WHAT THE EXERCISE ASKS.
Would you transcribe the records below from the line with "none -> white brick E1:F2 level 1" to the line with "none -> pink brick L3:M3 level 1", ends included, exactly and with nothing more, leaving the pictures out?

INFORMATION SHOWN below:

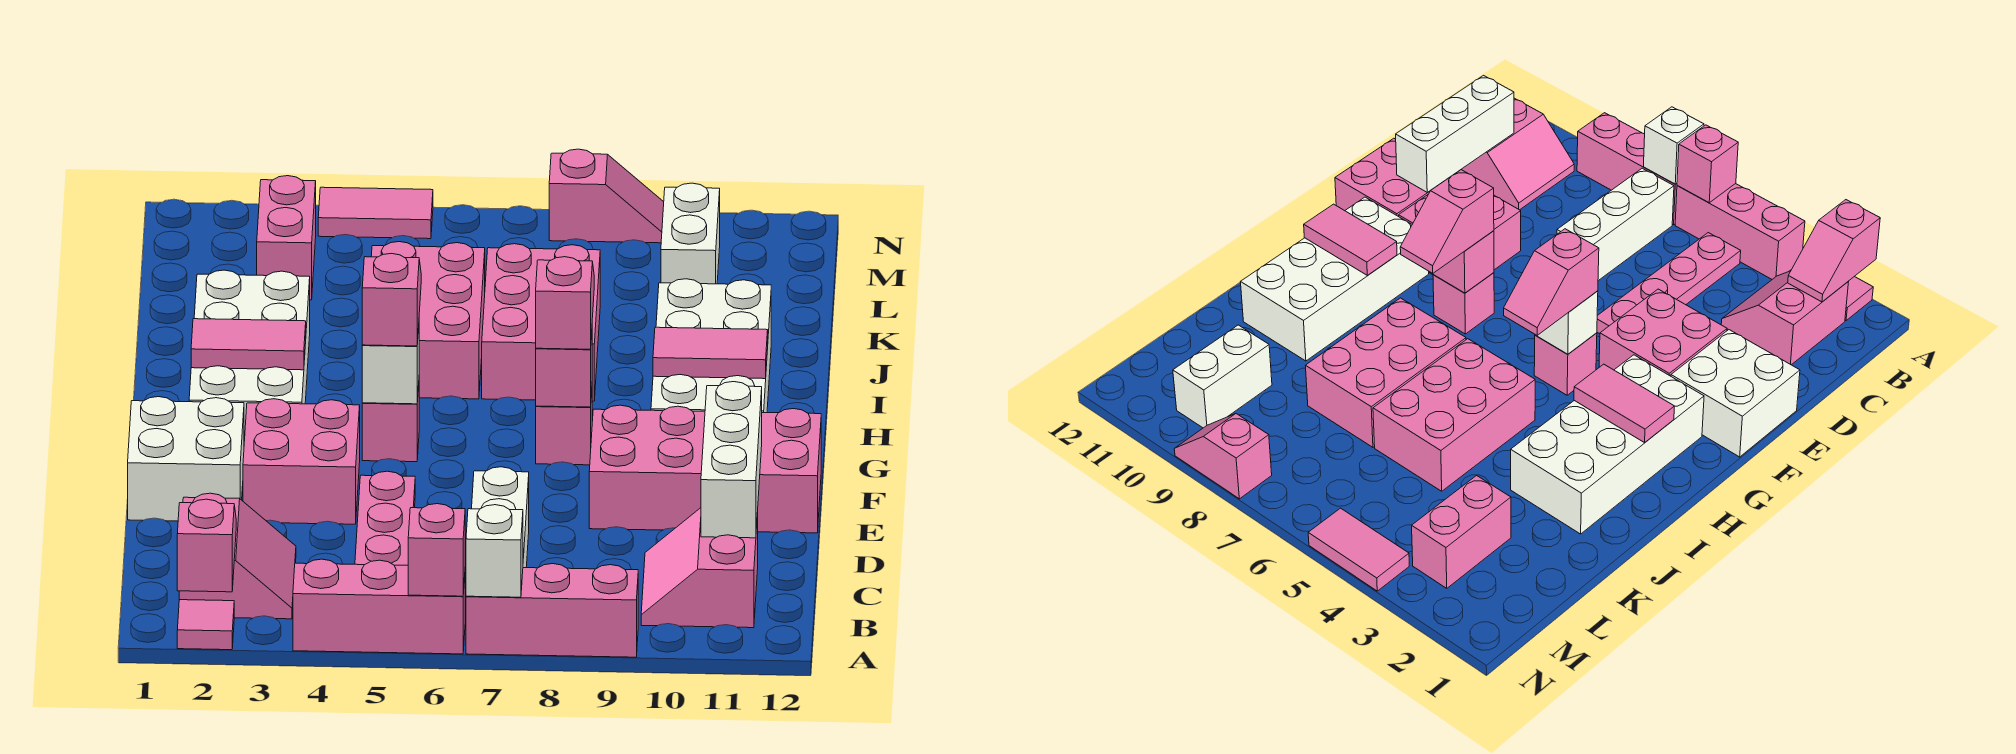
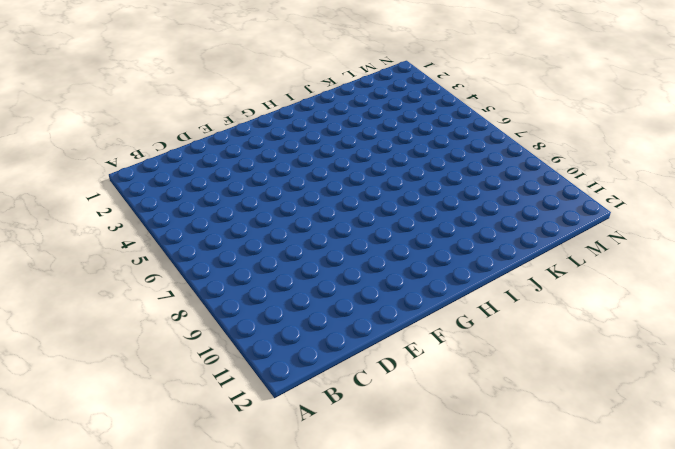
none -> pink tile A2 level 1
none -> pink brick A4:A6 level 1
none -> pink brick A7:A9 level 1
none -> pink slope B2:C3 level 1 top 2

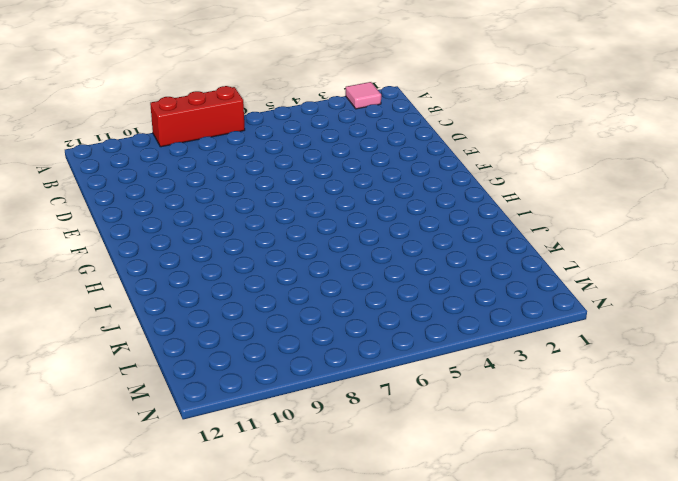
red brick A7:A9 level 1 -> pink brick A7:A9 level 1
none -> pink brick A4:A6 level 1
none -> pink slope B2:C3 level 1 top 2
none -> pink plate B5:E5 level 1
none -> white brick B7:D7 level 1

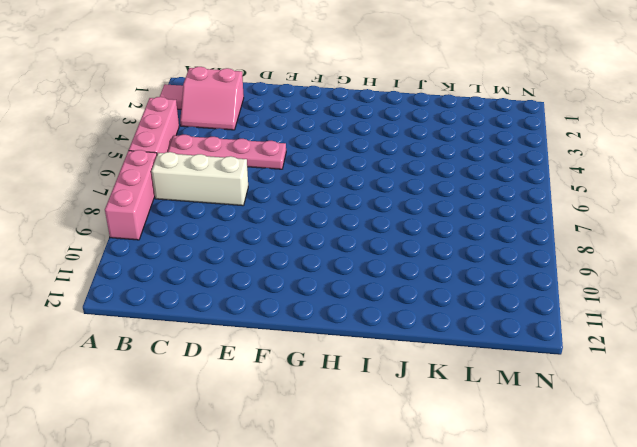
none -> pink slope B10:C11 level 1 top 11
none -> white brick E1:F2 level 1
none -> pink brick E3:F4 level 1
none -> pink brick E9:F10 level 1

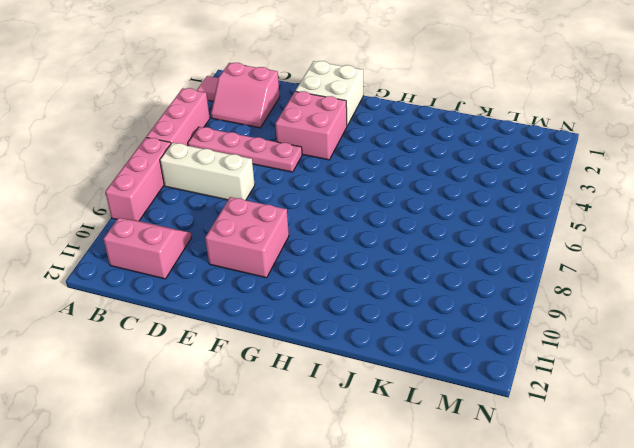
none -> pink brick E11:F12 level 1
none -> white brick G2:J3 level 1
none -> pink brick G5 level 1
none -> pink brick G8 level 1

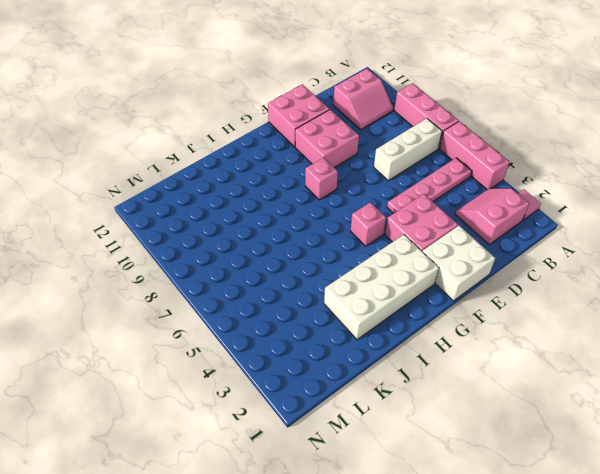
none -> white brick G10:J11 level 1
none -> pink brick I5:K6 level 1
none -> pink brick I7:K8 level 1
none -> pink brick L3:M3 level 1

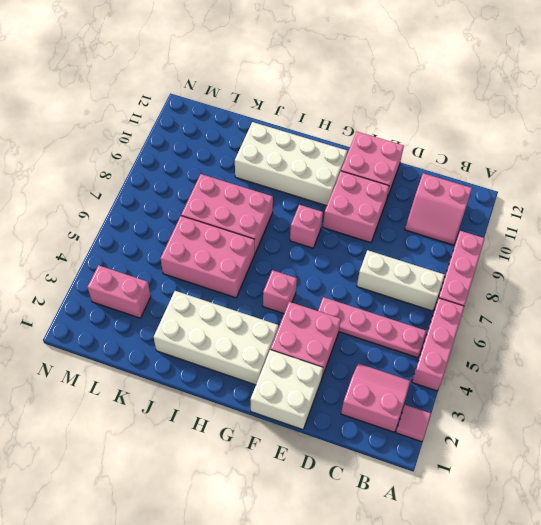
none -> white brick L10:M10 level 1
none -> pink tile N4:N5 level 1
none -> pink slope N8:N9 level 1 top 8
none -> pink slope A2:B2 level 2 top A

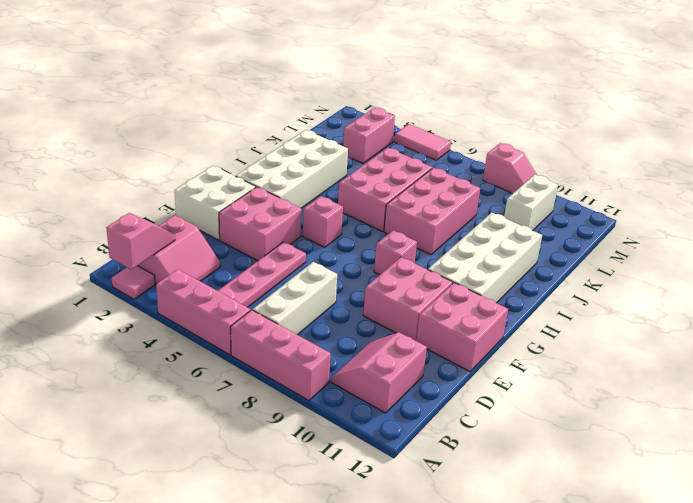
none -> pink brick A6 level 2
none -> white brick A7 level 2
none -> white brick C11:E11 level 2
none -> white brick G5 level 2

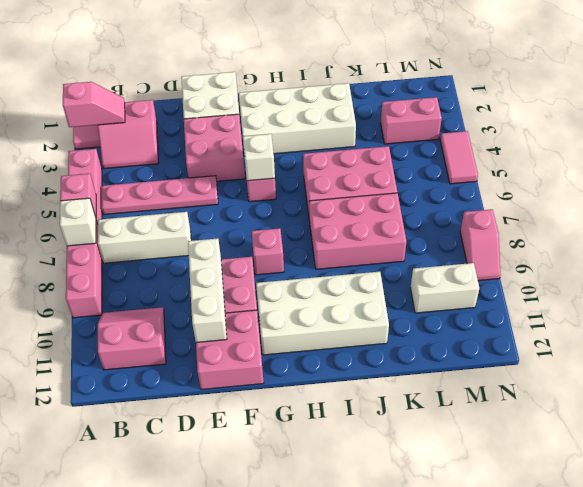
white brick E9:E11 level 2 -> white brick C11:E11 level 2
none -> pink brick G8 level 2
none -> pink tile H2:H3 level 2
none -> pink tile H10:H11 level 2
none -> pink slope G5:H5 level 3 top G

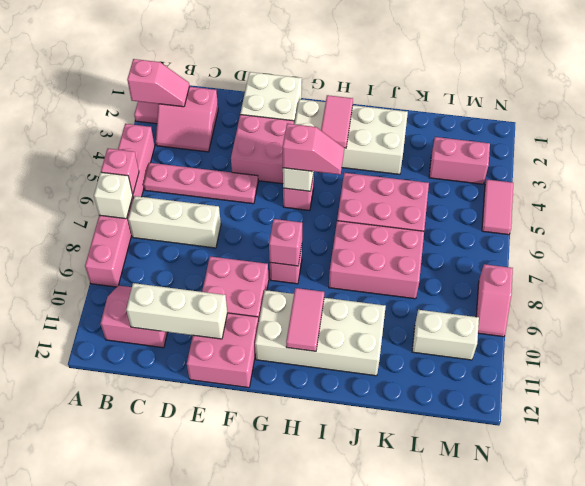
none -> pink slope G8:H8 level 3 top G

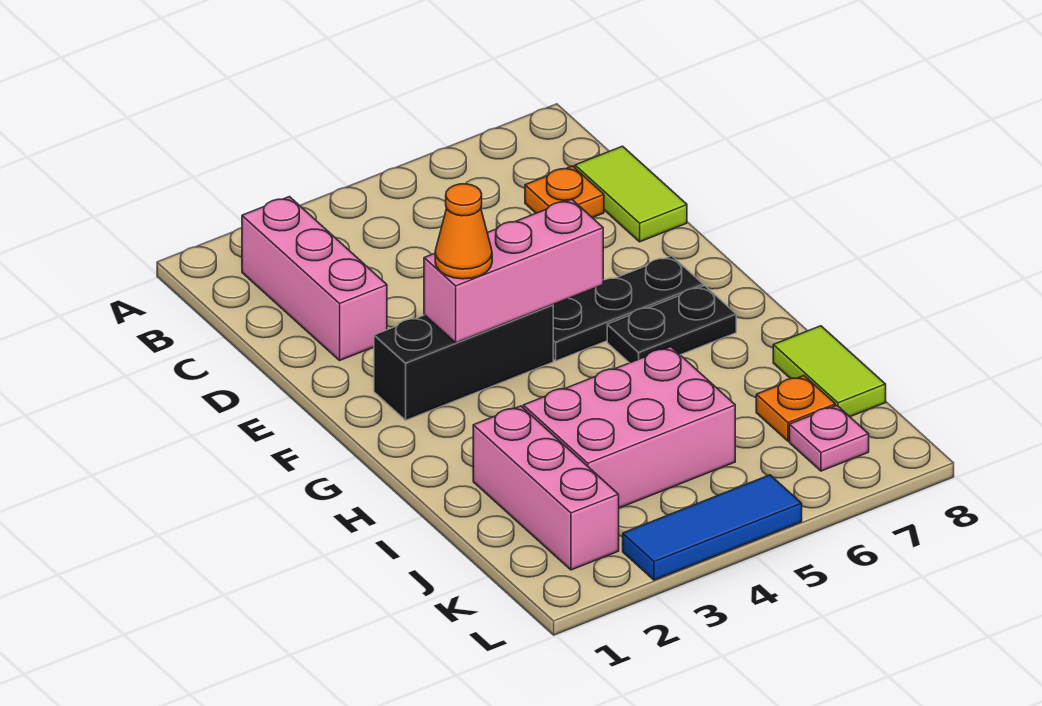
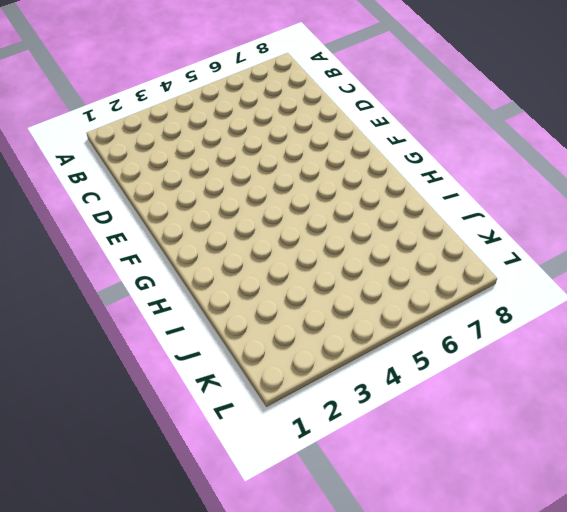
none -> pink brick B2:D2 level 1
none -> orange plate C7 level 1
none -> lime tile C8:D8 level 1

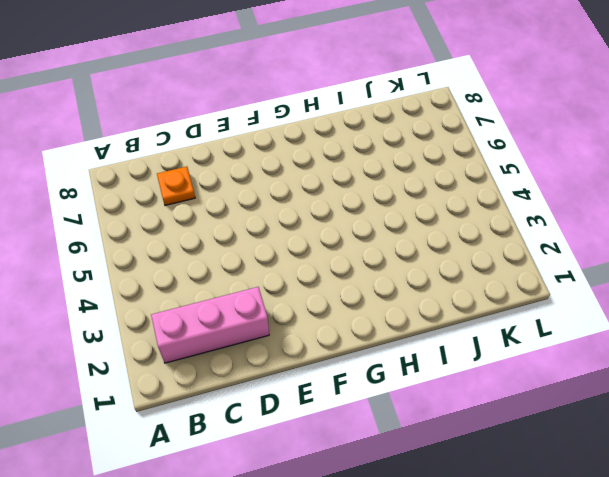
none -> lime tile C8:D8 level 1
none -> black brick F2:F4 level 1
none -> black plate F5:F7 level 1

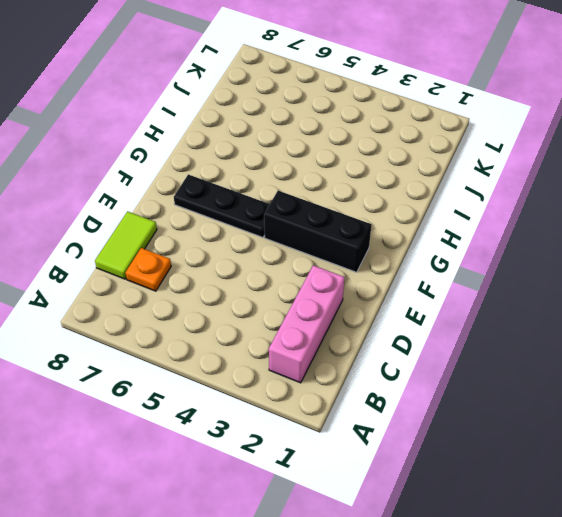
none -> black plate G6:G7 level 1
none -> pink brick I2:K2 level 1
none -> pink brick I3:J5 level 1

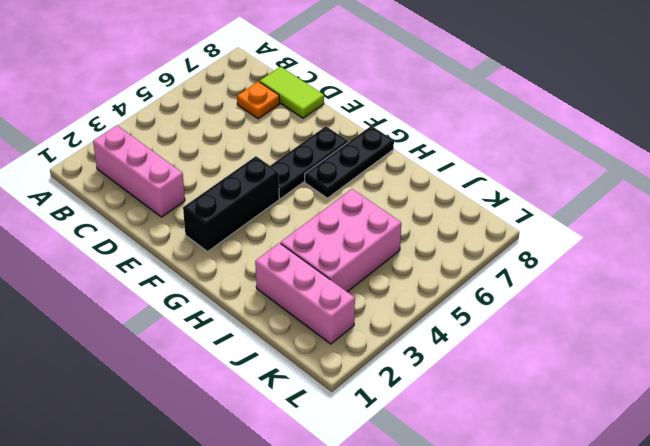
black plate G6:G8 level 1 -> black plate G6:G7 level 1
none -> lime tile I8:J8 level 1
none -> orange plate J7 level 1
none -> pink plate K7 level 1

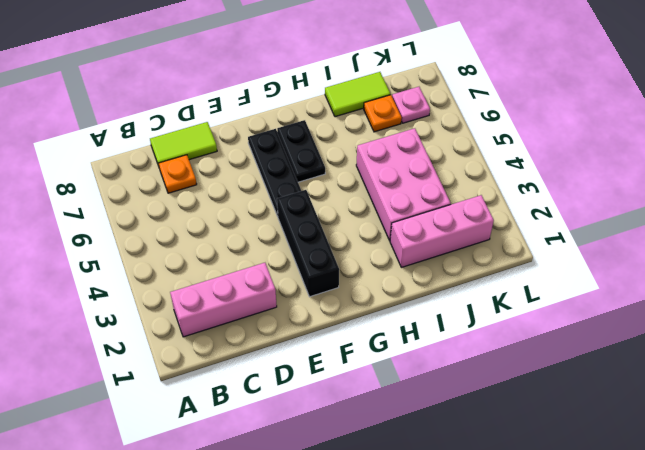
none -> blue tile L3:L5 level 1
none -> pink brick F3:F5 level 2
none -> orange cone F3 level 3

End of INFORMATION SHOWN.

ANSWER SECTION.
none -> white brick E1:F2 level 1
none -> pink brick E3:F4 level 1
none -> pink brick E9:F10 level 1

none -> pink brick E11:F12 level 1
none -> white brick G2:J3 level 1
none -> pink brick G5 level 1
none -> pink brick G8 level 1

none -> white brick G10:J11 level 1
none -> pink brick I5:K6 level 1
none -> pink brick I7:K8 level 1
none -> pink brick L3:M3 level 1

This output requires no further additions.